List every line in the items below that contains the string "kern". Treat uppercase and lowercase as different.

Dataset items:
»»

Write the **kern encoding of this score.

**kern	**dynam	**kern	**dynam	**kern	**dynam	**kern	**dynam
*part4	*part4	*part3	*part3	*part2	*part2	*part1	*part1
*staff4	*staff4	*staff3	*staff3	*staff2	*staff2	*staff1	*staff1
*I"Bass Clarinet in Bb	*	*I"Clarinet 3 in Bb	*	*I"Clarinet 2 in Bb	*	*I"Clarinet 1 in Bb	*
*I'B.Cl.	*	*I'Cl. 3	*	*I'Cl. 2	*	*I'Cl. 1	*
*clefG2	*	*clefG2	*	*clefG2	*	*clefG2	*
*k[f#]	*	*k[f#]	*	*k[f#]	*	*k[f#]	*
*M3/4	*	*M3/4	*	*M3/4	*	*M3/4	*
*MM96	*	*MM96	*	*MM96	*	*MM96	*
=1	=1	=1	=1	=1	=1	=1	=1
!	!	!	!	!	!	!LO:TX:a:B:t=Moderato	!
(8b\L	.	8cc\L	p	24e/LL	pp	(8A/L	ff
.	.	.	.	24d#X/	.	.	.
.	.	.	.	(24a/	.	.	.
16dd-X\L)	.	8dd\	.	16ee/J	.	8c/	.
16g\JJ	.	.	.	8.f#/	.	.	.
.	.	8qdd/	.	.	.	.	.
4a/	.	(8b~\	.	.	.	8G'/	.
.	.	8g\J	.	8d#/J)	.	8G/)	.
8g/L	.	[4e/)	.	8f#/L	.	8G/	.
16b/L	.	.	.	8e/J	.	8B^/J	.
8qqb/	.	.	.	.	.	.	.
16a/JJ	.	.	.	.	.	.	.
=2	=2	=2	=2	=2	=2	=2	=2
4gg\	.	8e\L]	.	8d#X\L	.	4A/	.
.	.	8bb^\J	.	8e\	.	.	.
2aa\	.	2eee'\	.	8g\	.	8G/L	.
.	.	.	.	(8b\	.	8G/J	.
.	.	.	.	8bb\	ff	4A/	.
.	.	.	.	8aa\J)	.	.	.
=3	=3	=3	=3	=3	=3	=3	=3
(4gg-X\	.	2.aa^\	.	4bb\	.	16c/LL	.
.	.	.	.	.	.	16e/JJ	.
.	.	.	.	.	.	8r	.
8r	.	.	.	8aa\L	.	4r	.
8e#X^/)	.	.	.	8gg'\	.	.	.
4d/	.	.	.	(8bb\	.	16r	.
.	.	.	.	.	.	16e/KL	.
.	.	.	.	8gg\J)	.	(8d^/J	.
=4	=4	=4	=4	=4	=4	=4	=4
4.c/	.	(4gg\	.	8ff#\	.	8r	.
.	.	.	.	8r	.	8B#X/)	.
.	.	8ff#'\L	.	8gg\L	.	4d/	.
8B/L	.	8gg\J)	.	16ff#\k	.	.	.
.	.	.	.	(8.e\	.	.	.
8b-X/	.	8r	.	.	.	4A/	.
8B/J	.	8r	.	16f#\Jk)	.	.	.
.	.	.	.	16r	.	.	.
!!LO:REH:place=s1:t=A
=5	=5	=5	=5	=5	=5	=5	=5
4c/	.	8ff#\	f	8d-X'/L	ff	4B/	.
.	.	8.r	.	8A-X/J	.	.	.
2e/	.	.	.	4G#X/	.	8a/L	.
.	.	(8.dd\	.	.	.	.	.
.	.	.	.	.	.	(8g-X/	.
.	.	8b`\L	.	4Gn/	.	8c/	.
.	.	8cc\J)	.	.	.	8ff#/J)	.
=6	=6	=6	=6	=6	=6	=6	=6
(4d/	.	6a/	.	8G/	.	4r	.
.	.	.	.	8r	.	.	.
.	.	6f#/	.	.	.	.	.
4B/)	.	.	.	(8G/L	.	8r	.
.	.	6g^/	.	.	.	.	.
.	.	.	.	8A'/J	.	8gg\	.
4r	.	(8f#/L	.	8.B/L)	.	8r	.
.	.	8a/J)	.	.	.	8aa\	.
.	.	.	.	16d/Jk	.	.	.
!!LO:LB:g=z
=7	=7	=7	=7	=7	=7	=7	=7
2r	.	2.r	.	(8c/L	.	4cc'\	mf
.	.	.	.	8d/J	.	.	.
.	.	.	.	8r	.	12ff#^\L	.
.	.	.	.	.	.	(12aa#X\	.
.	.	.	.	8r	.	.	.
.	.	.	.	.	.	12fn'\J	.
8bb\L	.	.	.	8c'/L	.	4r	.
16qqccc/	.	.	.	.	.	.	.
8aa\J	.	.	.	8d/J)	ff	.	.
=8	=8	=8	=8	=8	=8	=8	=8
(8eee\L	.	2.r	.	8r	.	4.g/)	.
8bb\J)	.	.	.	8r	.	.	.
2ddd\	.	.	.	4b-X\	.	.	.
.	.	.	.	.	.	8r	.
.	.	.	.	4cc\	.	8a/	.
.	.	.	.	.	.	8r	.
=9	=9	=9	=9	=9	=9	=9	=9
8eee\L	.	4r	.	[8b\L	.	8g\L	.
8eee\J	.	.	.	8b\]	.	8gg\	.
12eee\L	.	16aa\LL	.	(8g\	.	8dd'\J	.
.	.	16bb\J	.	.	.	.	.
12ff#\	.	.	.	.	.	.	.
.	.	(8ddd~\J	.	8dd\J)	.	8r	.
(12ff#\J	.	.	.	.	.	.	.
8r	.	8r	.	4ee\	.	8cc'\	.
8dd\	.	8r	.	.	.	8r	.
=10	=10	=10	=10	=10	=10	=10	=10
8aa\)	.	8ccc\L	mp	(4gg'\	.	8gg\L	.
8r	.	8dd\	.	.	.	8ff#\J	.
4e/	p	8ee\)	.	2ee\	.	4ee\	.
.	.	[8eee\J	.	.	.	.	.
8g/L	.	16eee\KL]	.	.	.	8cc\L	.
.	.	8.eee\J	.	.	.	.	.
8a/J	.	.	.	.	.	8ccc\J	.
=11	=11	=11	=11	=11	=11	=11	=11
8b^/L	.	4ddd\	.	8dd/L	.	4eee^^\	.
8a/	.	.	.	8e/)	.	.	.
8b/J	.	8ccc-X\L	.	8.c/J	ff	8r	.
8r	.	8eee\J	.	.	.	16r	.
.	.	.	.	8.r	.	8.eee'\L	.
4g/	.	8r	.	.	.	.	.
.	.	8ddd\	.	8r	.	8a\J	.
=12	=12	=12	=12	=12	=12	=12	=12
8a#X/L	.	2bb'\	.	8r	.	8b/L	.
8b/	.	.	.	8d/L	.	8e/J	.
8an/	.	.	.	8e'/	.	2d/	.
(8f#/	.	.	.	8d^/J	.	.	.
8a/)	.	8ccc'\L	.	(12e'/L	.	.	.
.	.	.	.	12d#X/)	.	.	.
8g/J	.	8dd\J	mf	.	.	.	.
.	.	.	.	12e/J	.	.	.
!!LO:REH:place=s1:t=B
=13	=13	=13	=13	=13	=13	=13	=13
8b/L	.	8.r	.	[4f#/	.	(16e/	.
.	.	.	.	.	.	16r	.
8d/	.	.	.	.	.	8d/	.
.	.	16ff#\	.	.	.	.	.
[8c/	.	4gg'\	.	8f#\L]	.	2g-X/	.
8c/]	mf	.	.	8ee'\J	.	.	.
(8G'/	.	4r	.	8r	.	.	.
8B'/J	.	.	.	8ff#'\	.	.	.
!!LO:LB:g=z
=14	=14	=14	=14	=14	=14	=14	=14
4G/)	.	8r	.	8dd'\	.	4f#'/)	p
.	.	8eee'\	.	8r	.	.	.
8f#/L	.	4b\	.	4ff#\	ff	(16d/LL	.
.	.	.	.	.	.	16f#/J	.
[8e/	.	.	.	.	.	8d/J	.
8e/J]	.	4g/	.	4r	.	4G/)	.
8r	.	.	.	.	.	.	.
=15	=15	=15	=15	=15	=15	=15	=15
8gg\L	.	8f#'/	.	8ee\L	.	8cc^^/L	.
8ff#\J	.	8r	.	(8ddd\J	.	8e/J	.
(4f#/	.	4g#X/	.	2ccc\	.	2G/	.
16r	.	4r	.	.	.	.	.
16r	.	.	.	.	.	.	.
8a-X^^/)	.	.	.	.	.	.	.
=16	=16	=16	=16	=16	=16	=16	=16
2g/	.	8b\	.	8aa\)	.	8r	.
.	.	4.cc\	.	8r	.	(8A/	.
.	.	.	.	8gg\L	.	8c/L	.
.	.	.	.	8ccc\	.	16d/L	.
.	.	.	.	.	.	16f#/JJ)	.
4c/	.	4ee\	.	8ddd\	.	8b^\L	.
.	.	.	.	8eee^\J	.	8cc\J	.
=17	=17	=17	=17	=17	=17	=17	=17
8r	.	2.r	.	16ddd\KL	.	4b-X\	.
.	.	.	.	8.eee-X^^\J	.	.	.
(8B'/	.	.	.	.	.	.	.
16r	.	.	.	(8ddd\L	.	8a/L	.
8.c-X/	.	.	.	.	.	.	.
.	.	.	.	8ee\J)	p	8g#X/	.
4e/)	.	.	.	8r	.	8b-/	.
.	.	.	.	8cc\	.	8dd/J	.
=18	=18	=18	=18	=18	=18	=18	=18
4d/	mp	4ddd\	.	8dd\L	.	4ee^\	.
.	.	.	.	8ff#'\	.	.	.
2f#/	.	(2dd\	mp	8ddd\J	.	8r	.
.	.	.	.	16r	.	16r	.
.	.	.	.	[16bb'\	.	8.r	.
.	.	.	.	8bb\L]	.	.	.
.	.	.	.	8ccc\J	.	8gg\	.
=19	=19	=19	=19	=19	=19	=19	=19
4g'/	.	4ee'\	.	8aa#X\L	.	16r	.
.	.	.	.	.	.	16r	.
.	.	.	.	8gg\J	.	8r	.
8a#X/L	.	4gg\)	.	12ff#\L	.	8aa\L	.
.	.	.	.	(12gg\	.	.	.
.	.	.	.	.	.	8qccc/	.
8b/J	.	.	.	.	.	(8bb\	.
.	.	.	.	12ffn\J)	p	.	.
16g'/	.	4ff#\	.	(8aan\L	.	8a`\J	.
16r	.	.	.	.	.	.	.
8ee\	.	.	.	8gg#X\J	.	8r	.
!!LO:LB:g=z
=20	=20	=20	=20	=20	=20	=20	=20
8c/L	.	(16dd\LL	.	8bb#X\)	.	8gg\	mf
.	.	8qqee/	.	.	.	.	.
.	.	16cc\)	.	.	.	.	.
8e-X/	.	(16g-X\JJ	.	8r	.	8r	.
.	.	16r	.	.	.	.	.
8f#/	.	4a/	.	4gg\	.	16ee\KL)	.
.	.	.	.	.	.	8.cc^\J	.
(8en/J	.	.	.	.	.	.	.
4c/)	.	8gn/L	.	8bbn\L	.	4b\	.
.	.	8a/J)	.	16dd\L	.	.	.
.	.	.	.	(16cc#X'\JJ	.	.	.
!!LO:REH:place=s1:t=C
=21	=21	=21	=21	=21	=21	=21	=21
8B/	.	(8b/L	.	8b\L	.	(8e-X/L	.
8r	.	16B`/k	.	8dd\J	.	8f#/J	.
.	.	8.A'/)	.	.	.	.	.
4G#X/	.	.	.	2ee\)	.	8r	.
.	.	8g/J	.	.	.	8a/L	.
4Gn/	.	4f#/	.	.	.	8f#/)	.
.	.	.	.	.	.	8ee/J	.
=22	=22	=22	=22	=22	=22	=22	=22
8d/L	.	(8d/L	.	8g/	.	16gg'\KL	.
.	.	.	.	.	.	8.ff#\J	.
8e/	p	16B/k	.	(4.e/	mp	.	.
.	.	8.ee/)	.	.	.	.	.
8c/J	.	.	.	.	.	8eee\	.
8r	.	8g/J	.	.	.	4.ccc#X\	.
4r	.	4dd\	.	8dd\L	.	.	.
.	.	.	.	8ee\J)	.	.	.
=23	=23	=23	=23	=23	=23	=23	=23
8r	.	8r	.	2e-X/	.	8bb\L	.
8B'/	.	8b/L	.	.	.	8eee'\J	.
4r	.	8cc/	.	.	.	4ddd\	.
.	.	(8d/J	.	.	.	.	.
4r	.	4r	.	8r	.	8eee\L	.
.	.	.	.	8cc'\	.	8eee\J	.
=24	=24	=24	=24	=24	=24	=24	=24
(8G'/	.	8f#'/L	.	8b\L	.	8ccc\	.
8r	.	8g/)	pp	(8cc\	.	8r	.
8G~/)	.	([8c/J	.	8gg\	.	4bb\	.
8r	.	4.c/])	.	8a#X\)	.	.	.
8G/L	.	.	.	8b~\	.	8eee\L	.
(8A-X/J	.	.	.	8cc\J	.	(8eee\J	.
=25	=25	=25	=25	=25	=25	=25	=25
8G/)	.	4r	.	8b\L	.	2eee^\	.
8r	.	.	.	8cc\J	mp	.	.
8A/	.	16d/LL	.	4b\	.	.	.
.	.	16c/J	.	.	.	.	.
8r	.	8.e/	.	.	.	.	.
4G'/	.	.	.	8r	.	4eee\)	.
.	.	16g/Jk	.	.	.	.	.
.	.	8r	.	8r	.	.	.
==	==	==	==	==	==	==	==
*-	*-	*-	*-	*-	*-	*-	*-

««

#### RESULT:
Write the **kern encoding of this score.
**kern	**dynam	**kern	**dynam	**kern	**dynam	**kern	**dynam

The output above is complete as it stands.